§ Information shown

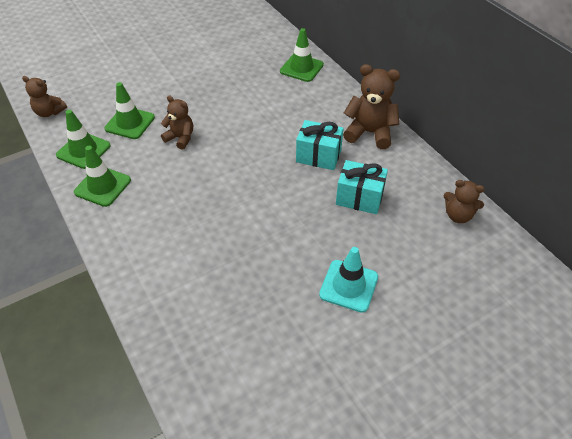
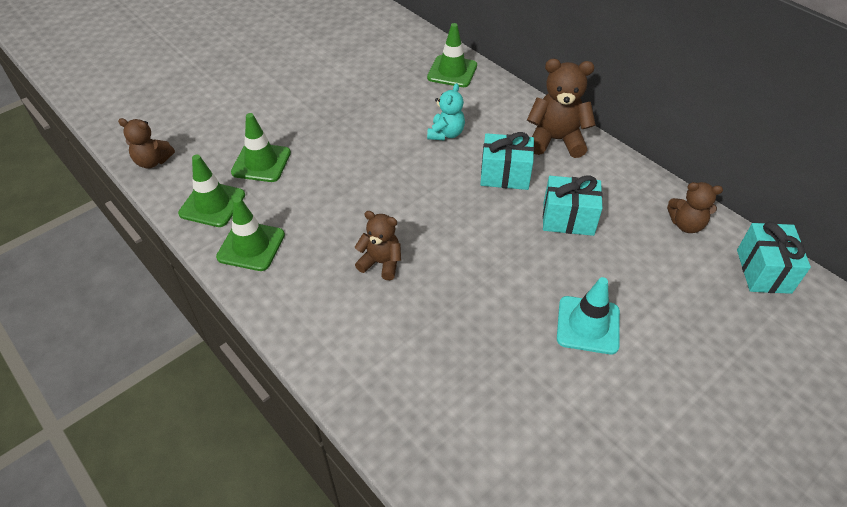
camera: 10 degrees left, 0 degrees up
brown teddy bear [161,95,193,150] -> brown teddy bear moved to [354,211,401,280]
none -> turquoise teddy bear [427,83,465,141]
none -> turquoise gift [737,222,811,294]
==
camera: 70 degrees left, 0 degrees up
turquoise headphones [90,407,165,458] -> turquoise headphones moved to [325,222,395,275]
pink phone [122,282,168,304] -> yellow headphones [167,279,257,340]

§ Exercise prompt
In the material above, transcribe exactly the lines beginning at the one with "turquoise headphones [90,407,165,458]" and ending at the one with "pink phone [122,282,168,304]", both included.

§ Solution to this task
turquoise headphones [90,407,165,458] -> turquoise headphones moved to [325,222,395,275]
pink phone [122,282,168,304] -> yellow headphones [167,279,257,340]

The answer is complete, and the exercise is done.